## Goal of the exercise:
In the listing below, reproduce word for word the part that opens with the line containing "yellow line: rotated" and closes with the line containing "purple circle: moved 2 px down", including both of those lines. Leave out the picture lines.

## Dataset records:

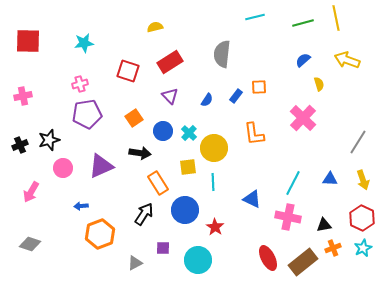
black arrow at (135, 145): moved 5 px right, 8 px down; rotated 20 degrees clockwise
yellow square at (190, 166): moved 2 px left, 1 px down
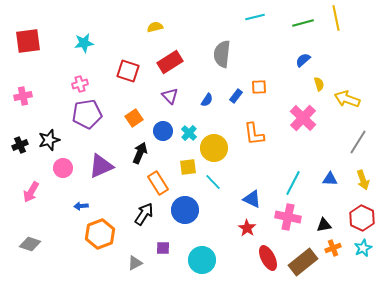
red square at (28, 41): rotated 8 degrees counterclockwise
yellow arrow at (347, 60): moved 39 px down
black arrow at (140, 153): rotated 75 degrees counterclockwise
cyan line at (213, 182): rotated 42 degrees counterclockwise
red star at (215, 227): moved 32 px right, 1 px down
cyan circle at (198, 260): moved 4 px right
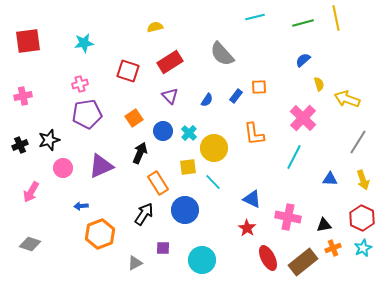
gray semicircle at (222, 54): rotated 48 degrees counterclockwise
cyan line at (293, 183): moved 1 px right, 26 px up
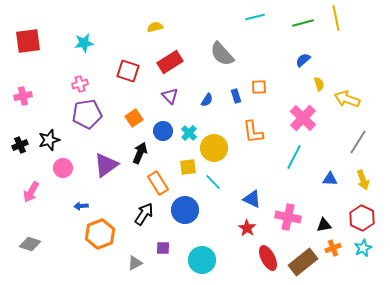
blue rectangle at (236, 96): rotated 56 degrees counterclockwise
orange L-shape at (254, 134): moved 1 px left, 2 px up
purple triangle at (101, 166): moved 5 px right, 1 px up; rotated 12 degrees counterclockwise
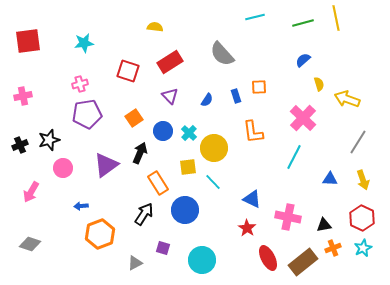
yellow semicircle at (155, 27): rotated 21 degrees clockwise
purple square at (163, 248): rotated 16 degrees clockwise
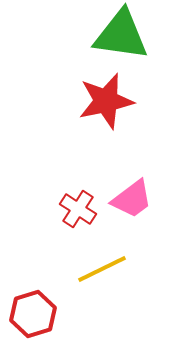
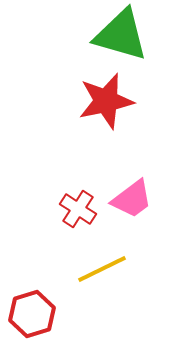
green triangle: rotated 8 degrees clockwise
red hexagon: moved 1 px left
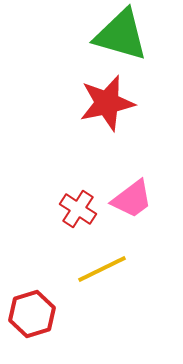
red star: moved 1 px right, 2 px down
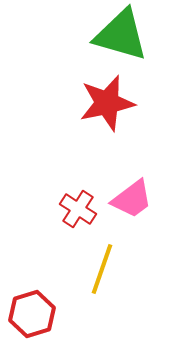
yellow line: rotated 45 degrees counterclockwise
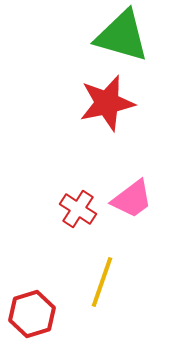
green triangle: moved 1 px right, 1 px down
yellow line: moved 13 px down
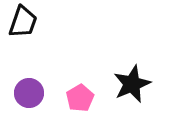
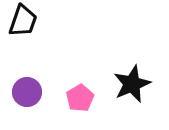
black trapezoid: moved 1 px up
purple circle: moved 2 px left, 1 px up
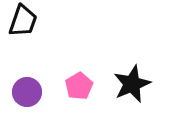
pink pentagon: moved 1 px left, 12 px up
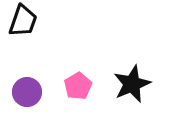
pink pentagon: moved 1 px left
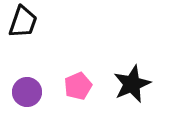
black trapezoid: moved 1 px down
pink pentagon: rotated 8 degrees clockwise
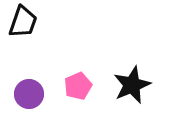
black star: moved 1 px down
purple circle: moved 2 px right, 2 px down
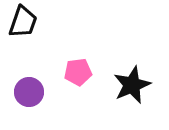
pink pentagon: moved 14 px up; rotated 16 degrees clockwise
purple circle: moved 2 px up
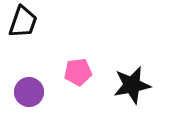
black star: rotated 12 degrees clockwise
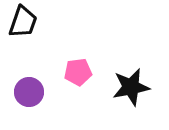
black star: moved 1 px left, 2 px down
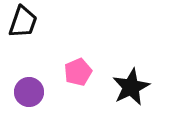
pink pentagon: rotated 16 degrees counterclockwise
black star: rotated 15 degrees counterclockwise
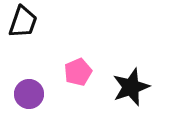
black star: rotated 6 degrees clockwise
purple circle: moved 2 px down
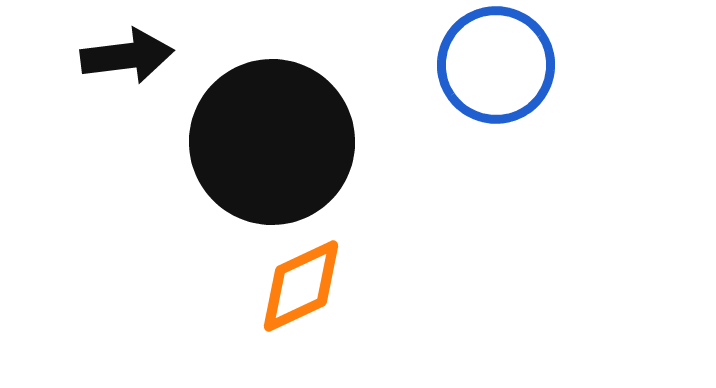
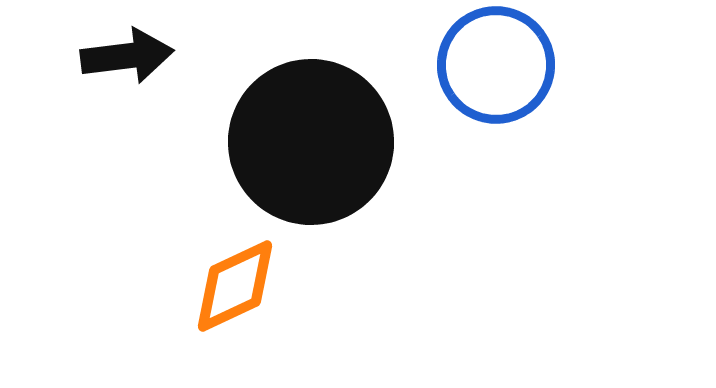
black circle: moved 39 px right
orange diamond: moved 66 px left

...

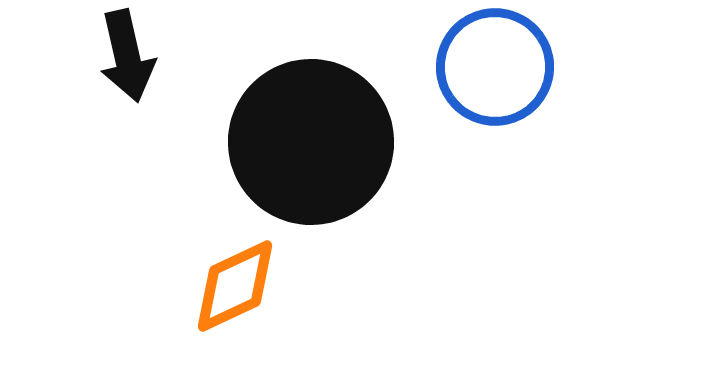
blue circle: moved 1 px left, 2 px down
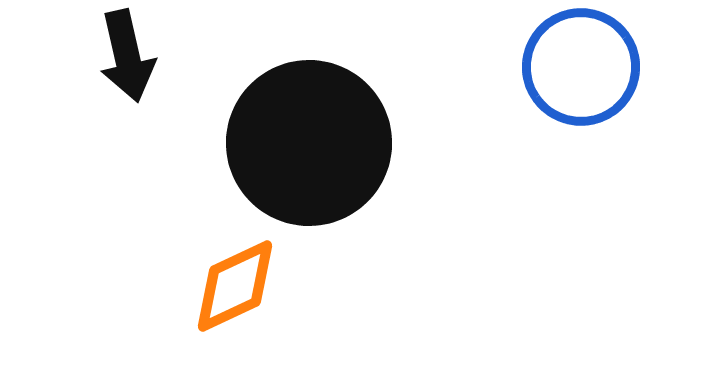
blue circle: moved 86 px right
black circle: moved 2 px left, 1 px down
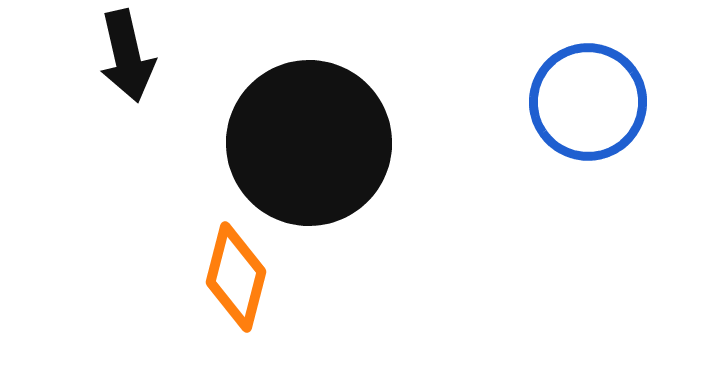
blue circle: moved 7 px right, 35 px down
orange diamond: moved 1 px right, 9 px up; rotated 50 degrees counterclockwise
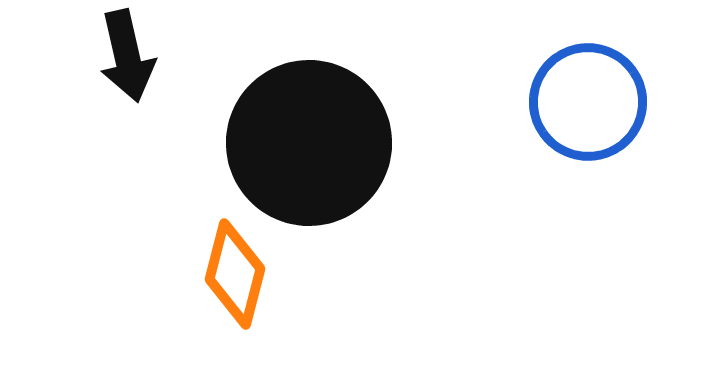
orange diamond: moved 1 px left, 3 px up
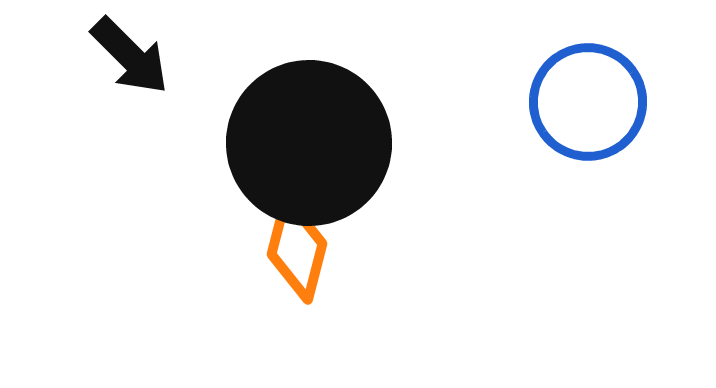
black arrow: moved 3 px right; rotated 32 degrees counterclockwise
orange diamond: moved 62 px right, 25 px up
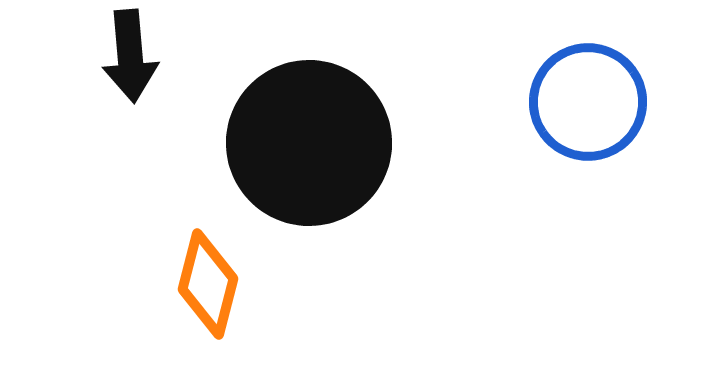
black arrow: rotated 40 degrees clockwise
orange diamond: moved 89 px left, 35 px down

--

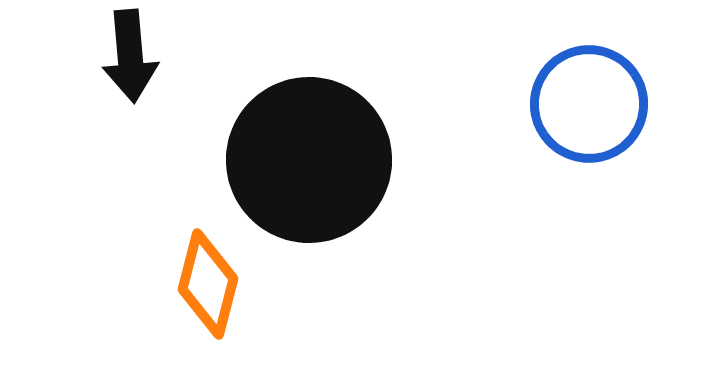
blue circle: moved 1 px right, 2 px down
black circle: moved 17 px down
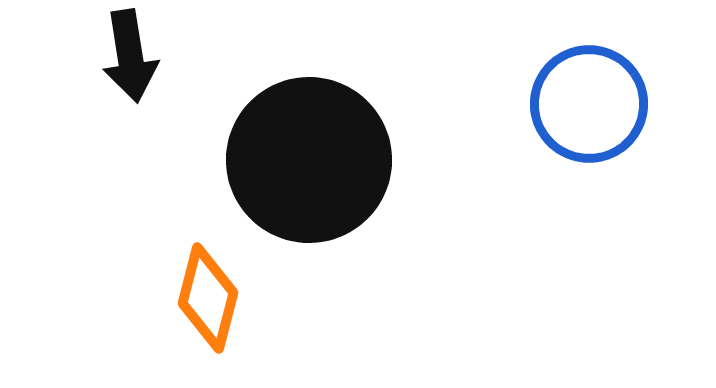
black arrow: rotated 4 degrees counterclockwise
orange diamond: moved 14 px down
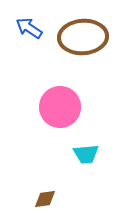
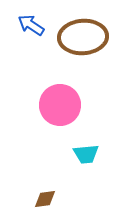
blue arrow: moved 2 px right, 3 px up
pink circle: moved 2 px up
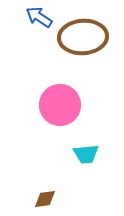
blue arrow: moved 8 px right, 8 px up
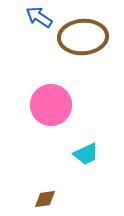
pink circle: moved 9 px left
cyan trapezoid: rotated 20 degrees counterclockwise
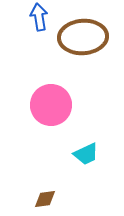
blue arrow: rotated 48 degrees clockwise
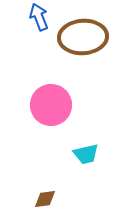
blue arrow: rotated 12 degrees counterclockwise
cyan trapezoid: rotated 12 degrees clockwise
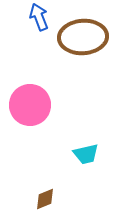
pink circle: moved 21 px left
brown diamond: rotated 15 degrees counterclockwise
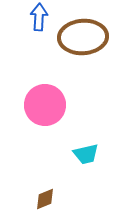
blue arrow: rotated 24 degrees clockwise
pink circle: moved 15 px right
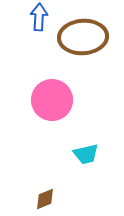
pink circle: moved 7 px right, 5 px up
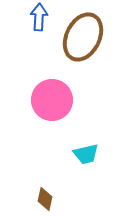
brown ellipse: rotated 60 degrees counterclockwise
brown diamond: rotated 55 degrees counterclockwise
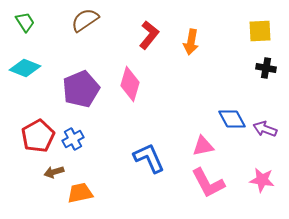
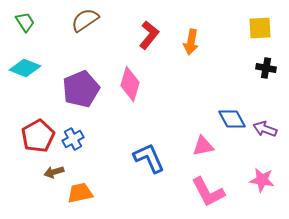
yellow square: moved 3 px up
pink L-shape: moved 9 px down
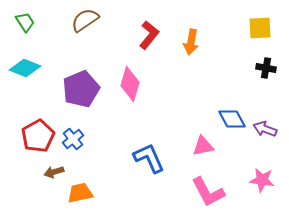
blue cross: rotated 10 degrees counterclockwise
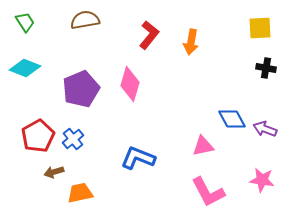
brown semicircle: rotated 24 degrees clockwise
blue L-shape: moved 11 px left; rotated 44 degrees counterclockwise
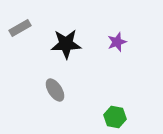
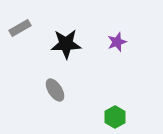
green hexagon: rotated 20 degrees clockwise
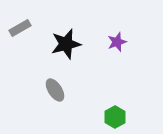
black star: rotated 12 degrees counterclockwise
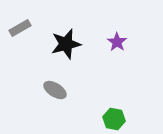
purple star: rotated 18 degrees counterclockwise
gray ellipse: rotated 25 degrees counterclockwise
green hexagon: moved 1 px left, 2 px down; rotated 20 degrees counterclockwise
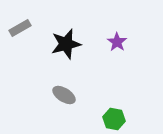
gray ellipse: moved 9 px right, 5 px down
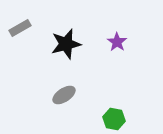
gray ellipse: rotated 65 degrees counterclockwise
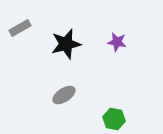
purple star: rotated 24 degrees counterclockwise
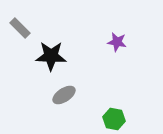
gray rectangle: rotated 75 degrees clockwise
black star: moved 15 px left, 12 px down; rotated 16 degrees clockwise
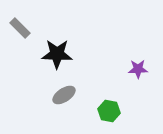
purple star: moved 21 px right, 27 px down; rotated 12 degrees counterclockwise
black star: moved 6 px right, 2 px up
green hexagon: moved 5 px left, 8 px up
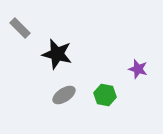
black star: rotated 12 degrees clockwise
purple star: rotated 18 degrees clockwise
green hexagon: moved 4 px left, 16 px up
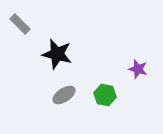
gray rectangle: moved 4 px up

## Response for this exercise:
yellow line: rotated 45 degrees counterclockwise
green triangle: moved 1 px right, 1 px down
yellow line: moved 13 px down
black trapezoid: moved 1 px up
purple circle: moved 2 px left, 1 px up
pink pentagon: moved 1 px left, 12 px up
pink pentagon: moved 1 px left
black trapezoid: moved 1 px down
pink pentagon: rotated 8 degrees clockwise
black star: moved 1 px down
purple circle: moved 2 px right, 2 px down
pink pentagon: moved 14 px up; rotated 16 degrees clockwise
purple circle: moved 2 px up
black star: rotated 12 degrees clockwise
black star: moved 1 px left, 2 px down
pink pentagon: rotated 16 degrees counterclockwise
black star: rotated 15 degrees counterclockwise
black star: rotated 6 degrees clockwise
purple circle: moved 2 px down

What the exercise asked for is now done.